# AIM OF THE TASK
Set down the records below in full, exactly as they read.

# DATA EXTRACTS
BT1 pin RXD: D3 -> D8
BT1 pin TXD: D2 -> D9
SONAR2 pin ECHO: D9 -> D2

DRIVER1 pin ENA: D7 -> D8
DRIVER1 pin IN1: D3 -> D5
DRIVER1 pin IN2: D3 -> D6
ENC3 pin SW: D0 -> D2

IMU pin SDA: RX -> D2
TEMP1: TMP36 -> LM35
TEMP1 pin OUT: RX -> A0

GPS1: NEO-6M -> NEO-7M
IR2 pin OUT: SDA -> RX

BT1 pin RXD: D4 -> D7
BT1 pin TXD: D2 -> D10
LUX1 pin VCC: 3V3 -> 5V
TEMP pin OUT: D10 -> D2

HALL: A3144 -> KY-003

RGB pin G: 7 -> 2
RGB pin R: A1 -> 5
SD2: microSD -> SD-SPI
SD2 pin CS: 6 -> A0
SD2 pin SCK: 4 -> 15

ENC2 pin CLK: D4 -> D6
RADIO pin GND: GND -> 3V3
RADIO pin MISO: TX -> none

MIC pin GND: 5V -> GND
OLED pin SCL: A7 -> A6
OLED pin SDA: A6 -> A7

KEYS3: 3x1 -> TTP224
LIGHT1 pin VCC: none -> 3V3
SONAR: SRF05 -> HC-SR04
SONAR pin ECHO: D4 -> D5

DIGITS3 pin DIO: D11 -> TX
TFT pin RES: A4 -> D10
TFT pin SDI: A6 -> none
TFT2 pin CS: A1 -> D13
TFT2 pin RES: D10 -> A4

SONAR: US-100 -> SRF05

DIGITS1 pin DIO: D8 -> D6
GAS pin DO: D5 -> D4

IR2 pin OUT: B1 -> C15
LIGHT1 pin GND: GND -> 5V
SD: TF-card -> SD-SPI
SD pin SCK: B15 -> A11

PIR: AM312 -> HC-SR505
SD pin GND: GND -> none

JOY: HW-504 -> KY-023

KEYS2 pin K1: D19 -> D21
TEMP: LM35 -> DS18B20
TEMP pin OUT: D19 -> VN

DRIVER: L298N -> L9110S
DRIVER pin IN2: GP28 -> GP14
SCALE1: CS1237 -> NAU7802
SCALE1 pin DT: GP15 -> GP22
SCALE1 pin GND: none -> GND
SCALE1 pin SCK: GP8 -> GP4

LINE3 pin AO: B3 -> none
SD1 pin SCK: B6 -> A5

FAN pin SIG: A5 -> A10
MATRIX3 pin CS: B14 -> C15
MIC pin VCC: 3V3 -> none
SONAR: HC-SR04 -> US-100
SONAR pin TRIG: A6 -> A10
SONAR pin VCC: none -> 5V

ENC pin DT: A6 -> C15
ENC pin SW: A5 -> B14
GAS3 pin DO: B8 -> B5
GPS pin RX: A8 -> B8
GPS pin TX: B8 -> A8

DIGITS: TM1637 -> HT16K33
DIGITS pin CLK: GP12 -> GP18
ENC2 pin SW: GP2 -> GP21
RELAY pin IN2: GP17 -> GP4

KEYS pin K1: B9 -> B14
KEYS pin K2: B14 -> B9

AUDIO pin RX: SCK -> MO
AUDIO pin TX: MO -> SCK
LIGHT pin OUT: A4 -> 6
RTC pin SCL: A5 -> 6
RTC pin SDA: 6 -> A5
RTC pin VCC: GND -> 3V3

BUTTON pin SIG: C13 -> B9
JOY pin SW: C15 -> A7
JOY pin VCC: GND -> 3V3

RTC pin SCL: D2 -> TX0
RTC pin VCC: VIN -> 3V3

# ANSWER BOX
BT1 pin RXD: D3 -> D8
BT1 pin TXD: D2 -> D9
SONAR2 pin ECHO: D9 -> D2

DRIVER1 pin ENA: D7 -> D8
DRIVER1 pin IN1: D3 -> D5
DRIVER1 pin IN2: D3 -> D6
ENC3 pin SW: D0 -> D2

IMU pin SDA: RX -> D2
TEMP1: TMP36 -> LM35
TEMP1 pin OUT: RX -> A0

GPS1: NEO-6M -> NEO-7M
IR2 pin OUT: SDA -> RX

BT1 pin RXD: D4 -> D7
BT1 pin TXD: D2 -> D10
LUX1 pin VCC: 3V3 -> 5V
TEMP pin OUT: D10 -> D2

HALL: A3144 -> KY-003

RGB pin G: 7 -> 2
RGB pin R: A1 -> 5
SD2: microSD -> SD-SPI
SD2 pin CS: 6 -> A0
SD2 pin SCK: 4 -> 15

ENC2 pin CLK: D4 -> D6
RADIO pin GND: GND -> 3V3
RADIO pin MISO: TX -> none

MIC pin GND: 5V -> GND
OLED pin SCL: A7 -> A6
OLED pin SDA: A6 -> A7

KEYS3: 3x1 -> TTP224
LIGHT1 pin VCC: none -> 3V3
SONAR: SRF05 -> HC-SR04
SONAR pin ECHO: D4 -> D5

DIGITS3 pin DIO: D11 -> TX
TFT pin RES: A4 -> D10
TFT pin SDI: A6 -> none
TFT2 pin CS: A1 -> D13
TFT2 pin RES: D10 -> A4

SONAR: US-100 -> SRF05

DIGITS1 pin DIO: D8 -> D6
GAS pin DO: D5 -> D4

IR2 pin OUT: B1 -> C15
LIGHT1 pin GND: GND -> 5V
SD: TF-card -> SD-SPI
SD pin SCK: B15 -> A11

PIR: AM312 -> HC-SR505
SD pin GND: GND -> none

JOY: HW-504 -> KY-023

KEYS2 pin K1: D19 -> D21
TEMP: LM35 -> DS18B20
TEMP pin OUT: D19 -> VN

DRIVER: L298N -> L9110S
DRIVER pin IN2: GP28 -> GP14
SCALE1: CS1237 -> NAU7802
SCALE1 pin DT: GP15 -> GP22
SCALE1 pin GND: none -> GND
SCALE1 pin SCK: GP8 -> GP4

LINE3 pin AO: B3 -> none
SD1 pin SCK: B6 -> A5

FAN pin SIG: A5 -> A10
MATRIX3 pin CS: B14 -> C15
MIC pin VCC: 3V3 -> none
SONAR: HC-SR04 -> US-100
SONAR pin TRIG: A6 -> A10
SONAR pin VCC: none -> 5V

ENC pin DT: A6 -> C15
ENC pin SW: A5 -> B14
GAS3 pin DO: B8 -> B5
GPS pin RX: A8 -> B8
GPS pin TX: B8 -> A8

DIGITS: TM1637 -> HT16K33
DIGITS pin CLK: GP12 -> GP18
ENC2 pin SW: GP2 -> GP21
RELAY pin IN2: GP17 -> GP4

KEYS pin K1: B9 -> B14
KEYS pin K2: B14 -> B9

AUDIO pin RX: SCK -> MO
AUDIO pin TX: MO -> SCK
LIGHT pin OUT: A4 -> 6
RTC pin SCL: A5 -> 6
RTC pin SDA: 6 -> A5
RTC pin VCC: GND -> 3V3

BUTTON pin SIG: C13 -> B9
JOY pin SW: C15 -> A7
JOY pin VCC: GND -> 3V3

RTC pin SCL: D2 -> TX0
RTC pin VCC: VIN -> 3V3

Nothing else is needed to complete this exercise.